Answer with a number only: how many lines of the entries below contain the word "switch"?

# # # # # # #

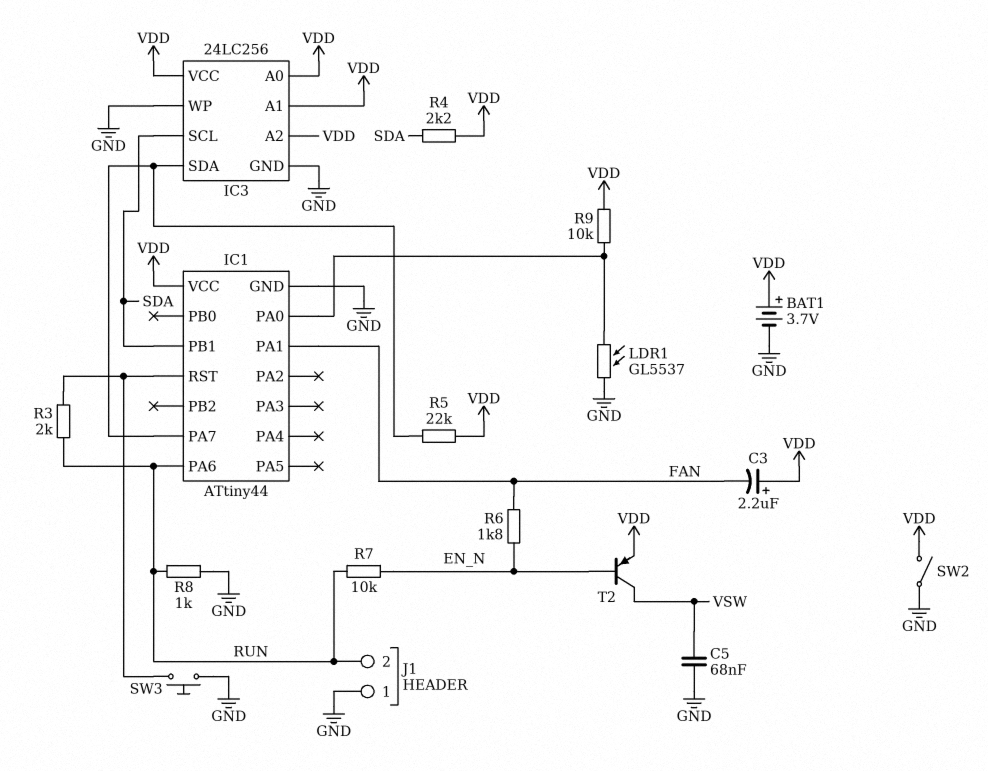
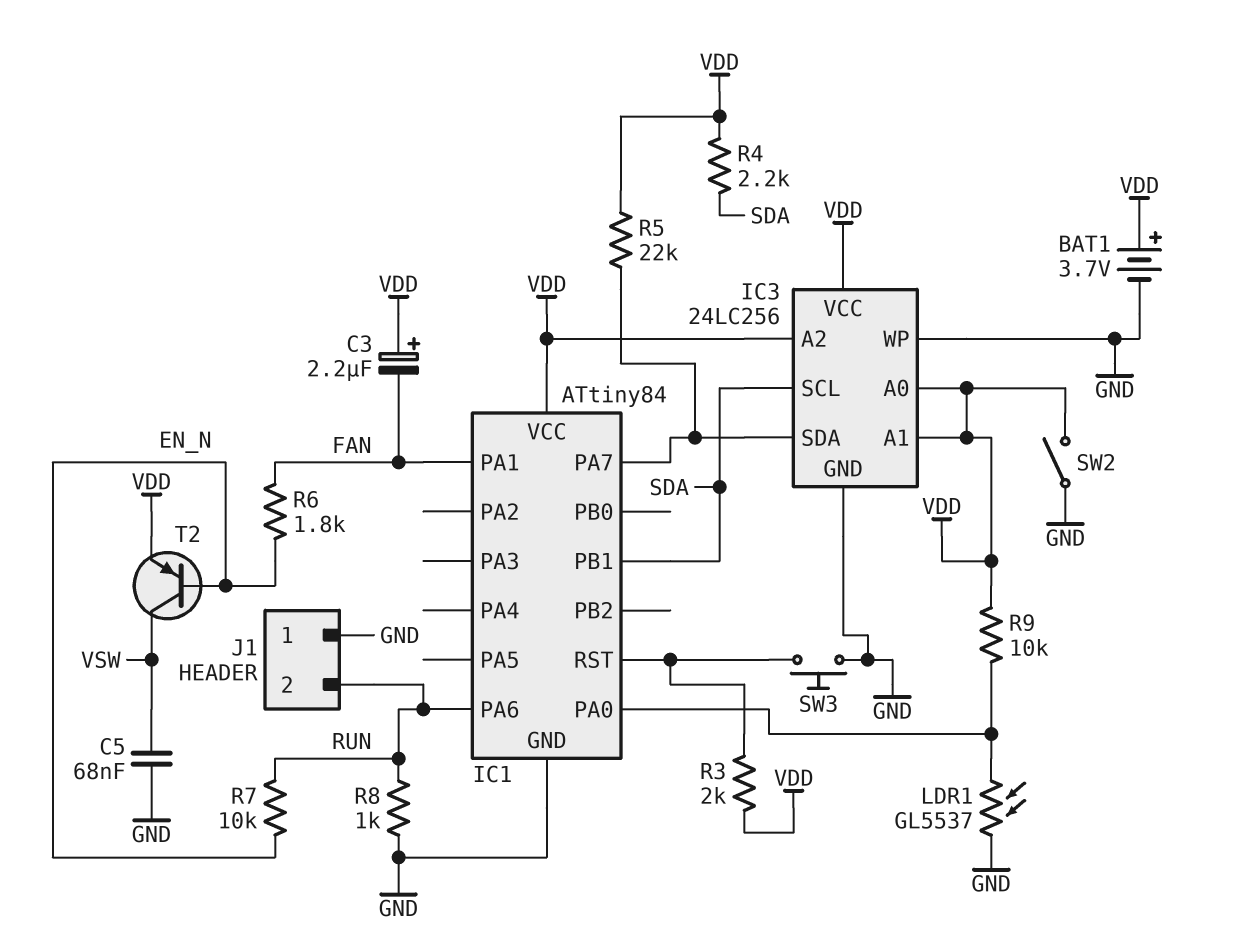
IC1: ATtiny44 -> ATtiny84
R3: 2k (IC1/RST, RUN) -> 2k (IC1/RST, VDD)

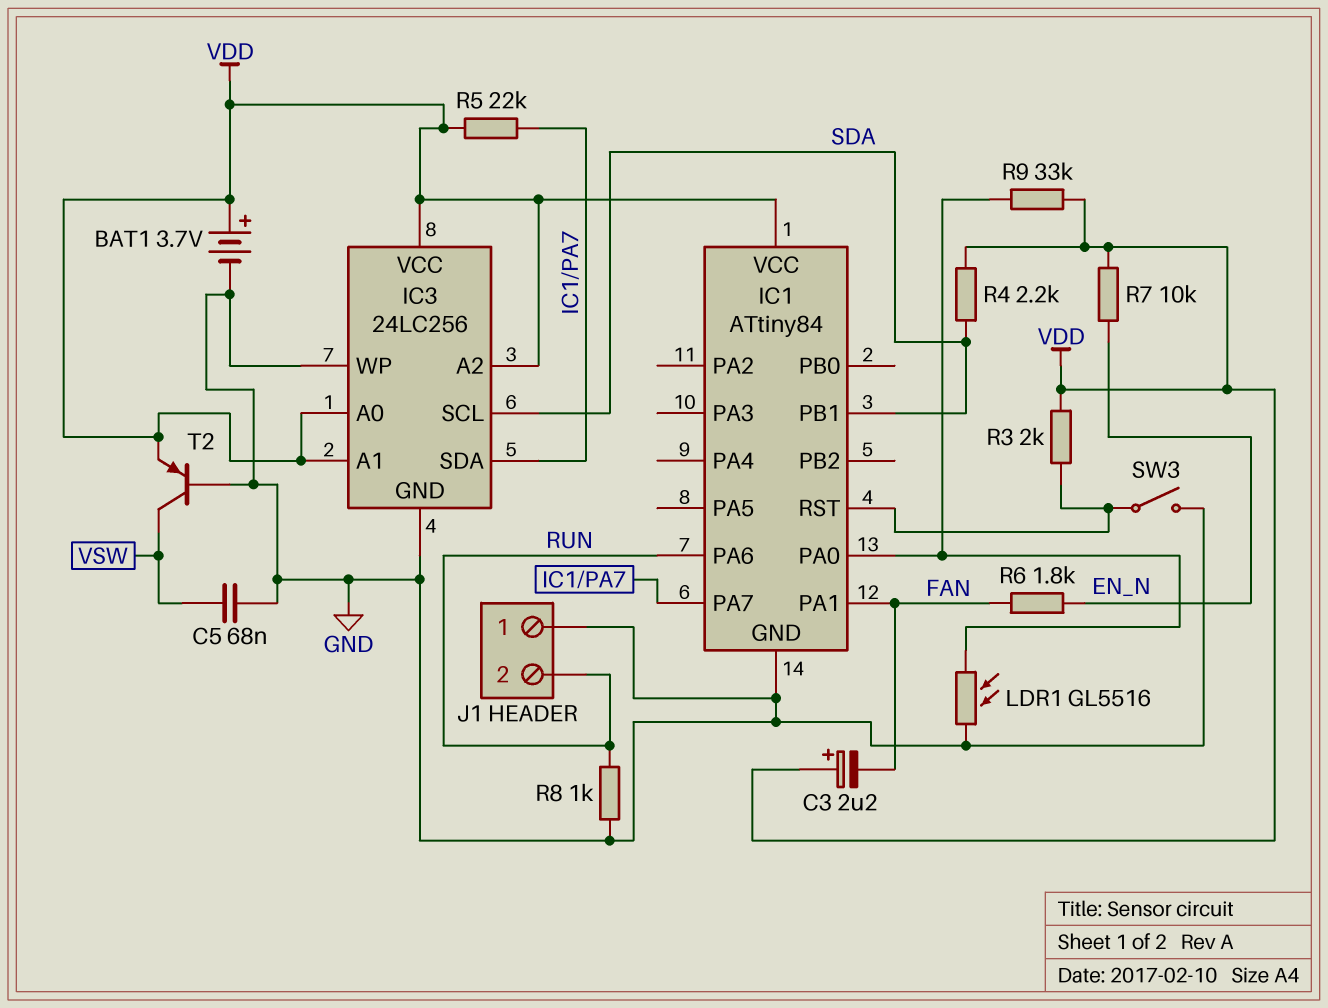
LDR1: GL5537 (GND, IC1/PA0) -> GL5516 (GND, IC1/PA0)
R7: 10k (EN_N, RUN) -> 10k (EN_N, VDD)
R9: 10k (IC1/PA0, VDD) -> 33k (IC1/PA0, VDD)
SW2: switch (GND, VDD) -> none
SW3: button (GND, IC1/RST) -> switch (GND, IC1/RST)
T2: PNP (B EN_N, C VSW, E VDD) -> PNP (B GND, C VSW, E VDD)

# # # # # # #

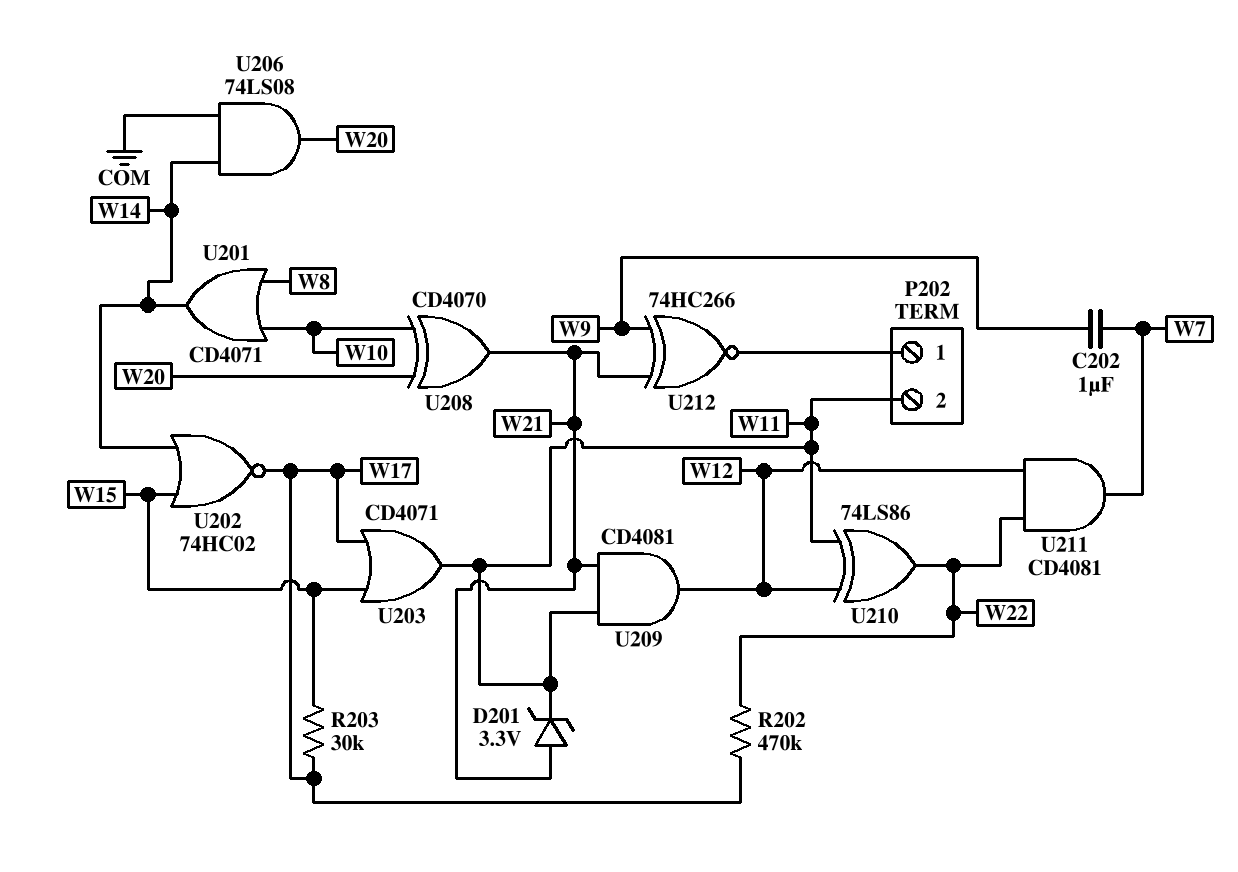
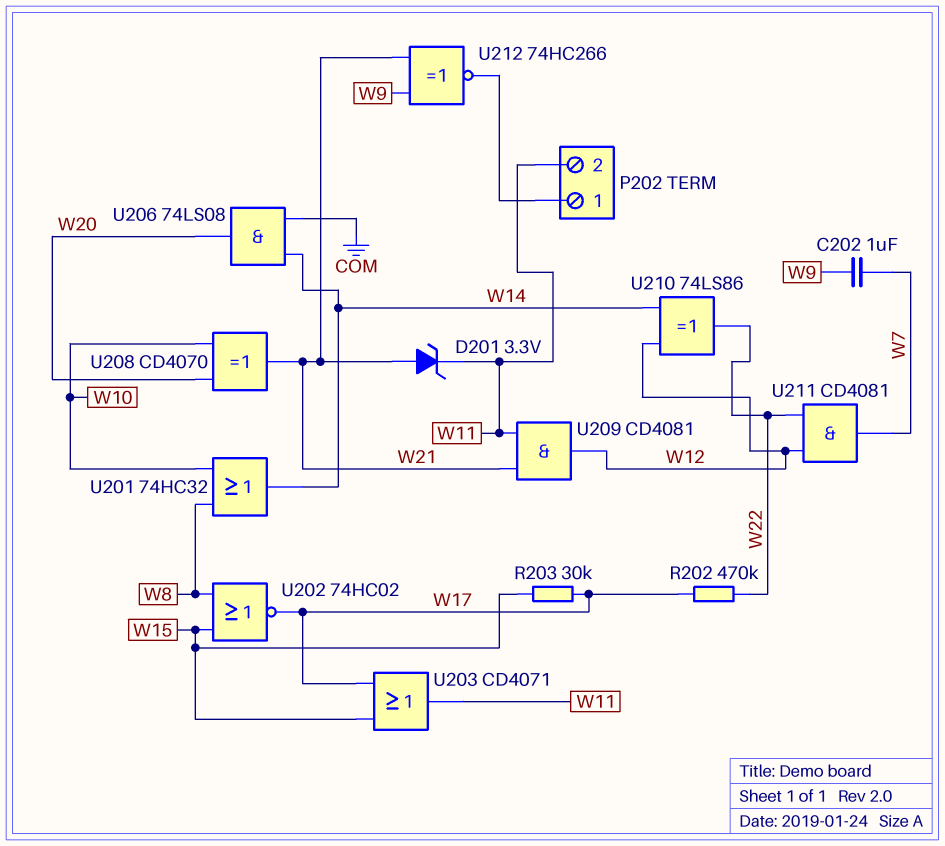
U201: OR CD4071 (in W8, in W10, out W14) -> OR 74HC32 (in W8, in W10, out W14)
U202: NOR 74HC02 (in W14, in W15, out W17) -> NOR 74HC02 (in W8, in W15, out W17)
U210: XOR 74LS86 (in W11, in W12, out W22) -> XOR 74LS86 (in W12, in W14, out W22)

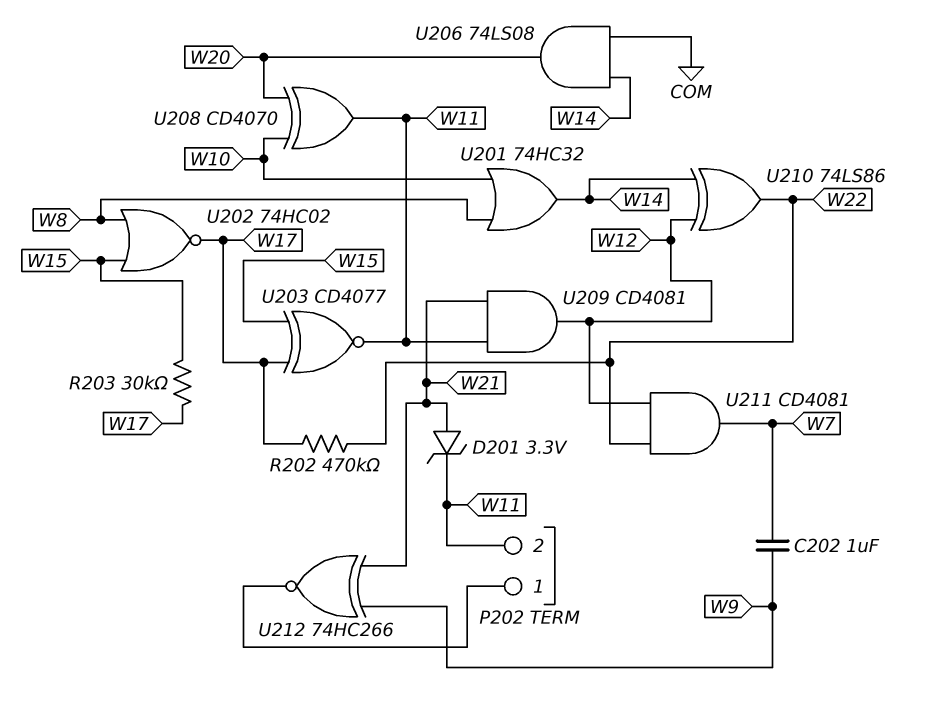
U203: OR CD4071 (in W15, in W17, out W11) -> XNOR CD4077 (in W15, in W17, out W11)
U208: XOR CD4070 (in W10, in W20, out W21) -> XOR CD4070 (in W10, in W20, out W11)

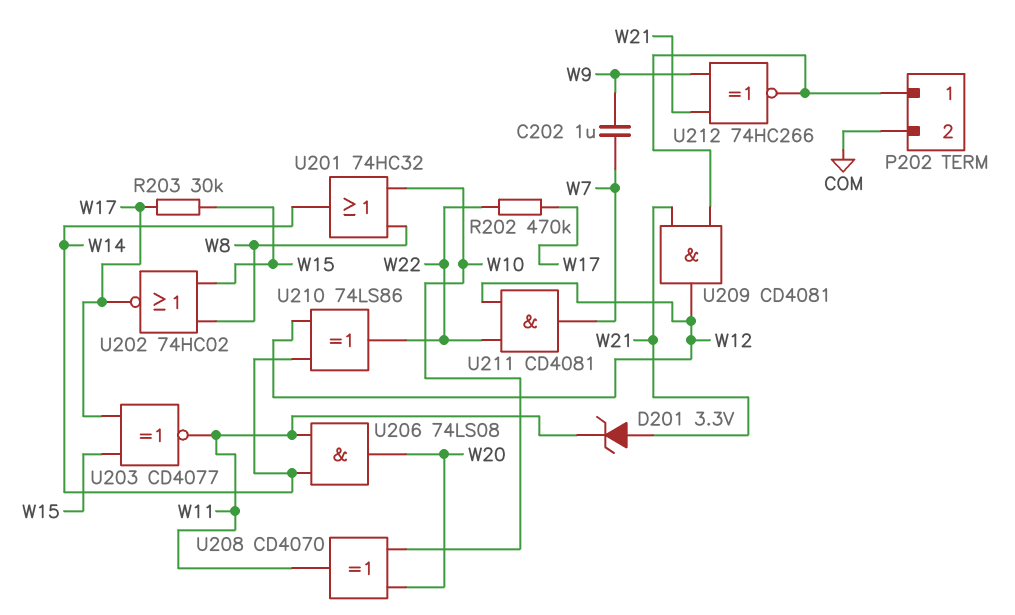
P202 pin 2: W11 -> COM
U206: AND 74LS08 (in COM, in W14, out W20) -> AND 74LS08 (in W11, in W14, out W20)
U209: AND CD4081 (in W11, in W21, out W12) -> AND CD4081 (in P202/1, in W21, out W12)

# # # # # # #

• **EXERCISE RESULT**: 2